**Work to complete**
Count every line below in which "plate" occurs, then give only the count.

**Data extract**
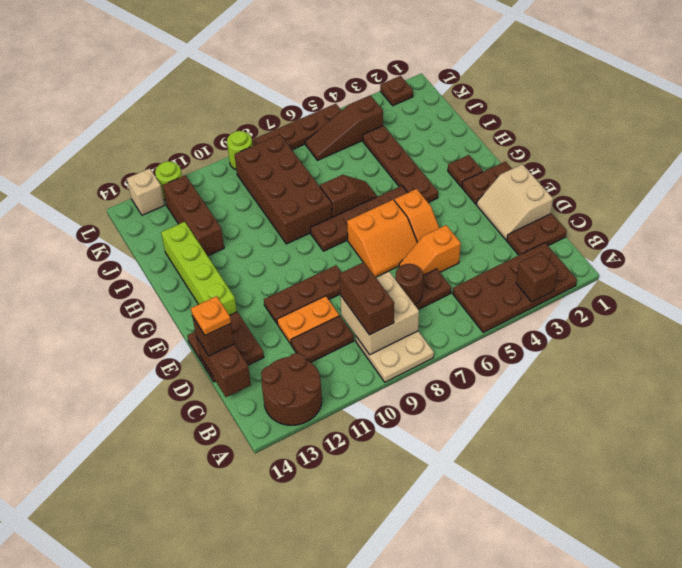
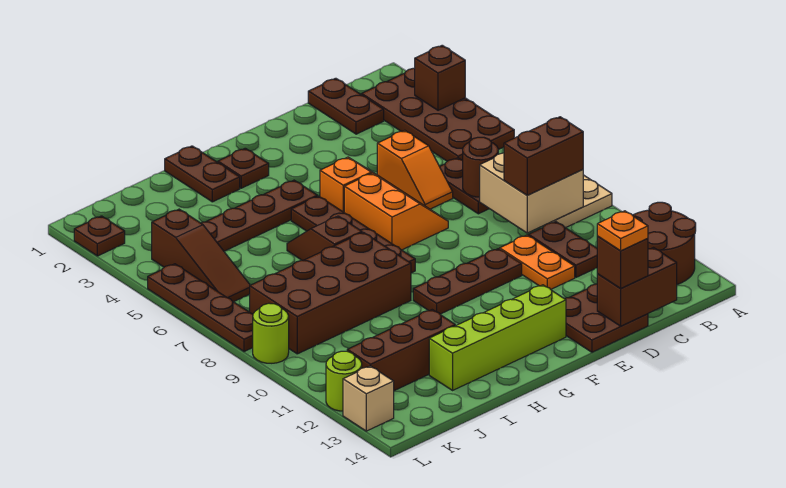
tan slope D1:E2 level 1 top 1 -> none
brown plate E9:E11 level 1 -> brown plate E10:G10 level 1
brown plate F1:F2 level 1 -> brown plate H1:H2 level 1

**Problem solution**
2